[Exercise inputs Boundary: Start]

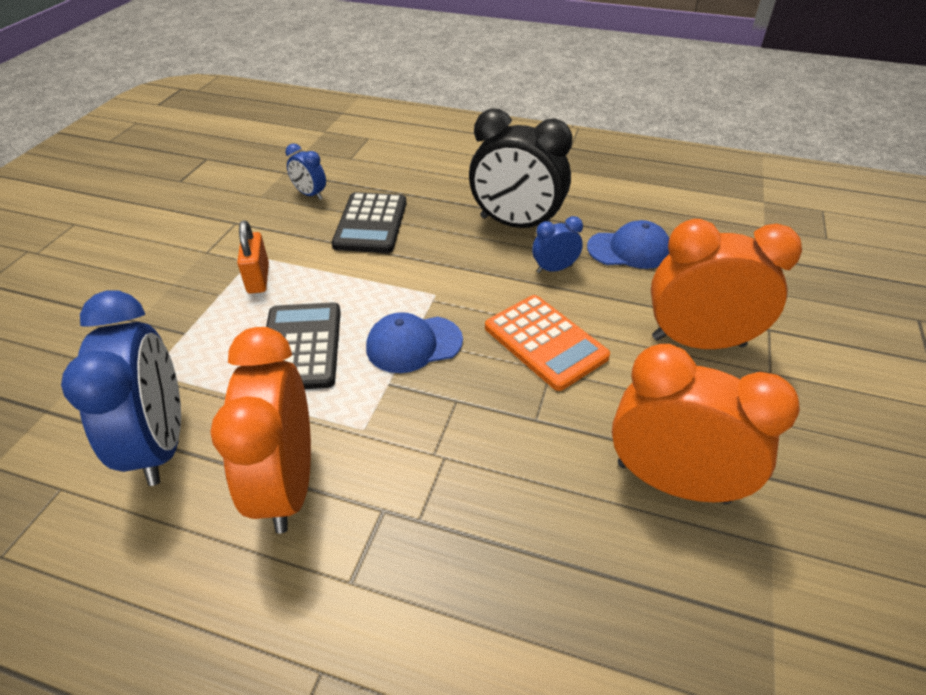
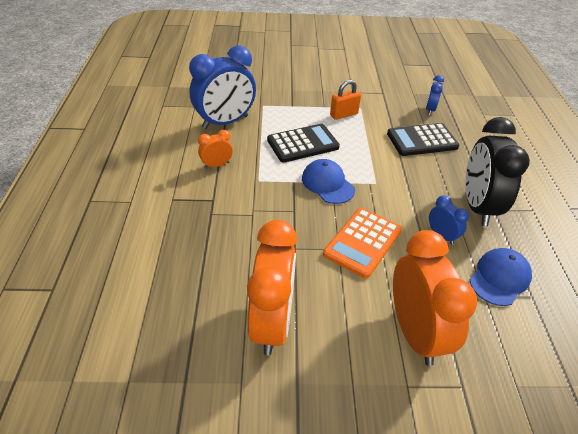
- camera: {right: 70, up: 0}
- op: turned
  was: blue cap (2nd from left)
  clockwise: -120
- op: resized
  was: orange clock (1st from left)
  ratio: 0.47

[Exercise inputs Boundary: End]

• **Instructions to follow**:
Copy out each line of the listing that contains the word "from".

• **Response box**:
  was: blue cap (2nd from left)
  was: orange clock (1st from left)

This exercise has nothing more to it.